• Task details
Up to and including the line with "U202: NAND CD4011", restate the records below word for word, beginning with their first line.

----- Exercise material

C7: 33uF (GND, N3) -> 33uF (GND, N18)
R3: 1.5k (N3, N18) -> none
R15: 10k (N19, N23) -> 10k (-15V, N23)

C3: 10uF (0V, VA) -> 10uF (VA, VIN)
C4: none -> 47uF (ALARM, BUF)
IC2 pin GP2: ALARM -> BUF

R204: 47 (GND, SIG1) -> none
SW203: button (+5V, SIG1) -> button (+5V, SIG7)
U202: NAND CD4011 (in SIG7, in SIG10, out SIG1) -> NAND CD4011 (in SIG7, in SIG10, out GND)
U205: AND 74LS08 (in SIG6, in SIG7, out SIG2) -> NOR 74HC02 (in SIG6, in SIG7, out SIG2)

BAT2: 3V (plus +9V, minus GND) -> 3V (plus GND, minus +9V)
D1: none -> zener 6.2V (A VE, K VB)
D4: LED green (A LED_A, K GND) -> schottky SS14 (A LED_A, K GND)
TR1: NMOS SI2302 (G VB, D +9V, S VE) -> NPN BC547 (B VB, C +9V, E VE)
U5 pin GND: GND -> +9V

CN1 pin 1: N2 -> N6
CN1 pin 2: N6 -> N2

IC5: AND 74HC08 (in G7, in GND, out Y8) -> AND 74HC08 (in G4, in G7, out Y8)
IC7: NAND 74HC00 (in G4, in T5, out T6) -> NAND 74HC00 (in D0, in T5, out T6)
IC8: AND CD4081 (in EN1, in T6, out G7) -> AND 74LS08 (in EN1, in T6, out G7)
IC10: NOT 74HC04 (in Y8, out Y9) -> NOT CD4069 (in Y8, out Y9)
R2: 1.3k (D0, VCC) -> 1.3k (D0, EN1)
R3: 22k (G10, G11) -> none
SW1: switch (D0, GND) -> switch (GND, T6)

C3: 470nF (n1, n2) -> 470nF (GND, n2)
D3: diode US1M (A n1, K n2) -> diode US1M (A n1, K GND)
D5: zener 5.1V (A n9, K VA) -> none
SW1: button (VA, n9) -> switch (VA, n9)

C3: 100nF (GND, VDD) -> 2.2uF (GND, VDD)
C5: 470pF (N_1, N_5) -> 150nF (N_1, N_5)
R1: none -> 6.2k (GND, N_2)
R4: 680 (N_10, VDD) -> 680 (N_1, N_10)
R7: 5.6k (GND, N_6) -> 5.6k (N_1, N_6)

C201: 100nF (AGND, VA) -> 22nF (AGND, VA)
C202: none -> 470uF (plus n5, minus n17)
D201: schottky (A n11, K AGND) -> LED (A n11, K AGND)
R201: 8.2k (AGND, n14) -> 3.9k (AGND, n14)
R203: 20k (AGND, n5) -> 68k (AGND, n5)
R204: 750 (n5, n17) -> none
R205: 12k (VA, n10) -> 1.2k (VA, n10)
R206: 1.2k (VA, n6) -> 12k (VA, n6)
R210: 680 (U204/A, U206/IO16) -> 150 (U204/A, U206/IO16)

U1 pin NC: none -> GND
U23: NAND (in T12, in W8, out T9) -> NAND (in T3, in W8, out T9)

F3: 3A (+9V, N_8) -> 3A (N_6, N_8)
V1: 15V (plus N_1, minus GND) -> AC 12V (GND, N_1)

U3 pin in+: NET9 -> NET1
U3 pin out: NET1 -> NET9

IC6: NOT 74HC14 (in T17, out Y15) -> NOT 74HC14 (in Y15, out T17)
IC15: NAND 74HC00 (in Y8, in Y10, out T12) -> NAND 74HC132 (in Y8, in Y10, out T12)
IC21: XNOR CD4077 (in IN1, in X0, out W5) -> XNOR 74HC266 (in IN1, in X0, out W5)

----------

• Result of this task
C7: 33uF (GND, N3) -> 33uF (GND, N18)
R3: 1.5k (N3, N18) -> none
R15: 10k (N19, N23) -> 10k (-15V, N23)

C3: 10uF (0V, VA) -> 10uF (VA, VIN)
C4: none -> 47uF (ALARM, BUF)
IC2 pin GP2: ALARM -> BUF

R204: 47 (GND, SIG1) -> none
SW203: button (+5V, SIG1) -> button (+5V, SIG7)
U202: NAND CD4011 (in SIG7, in SIG10, out SIG1) -> NAND CD4011 (in SIG7, in SIG10, out GND)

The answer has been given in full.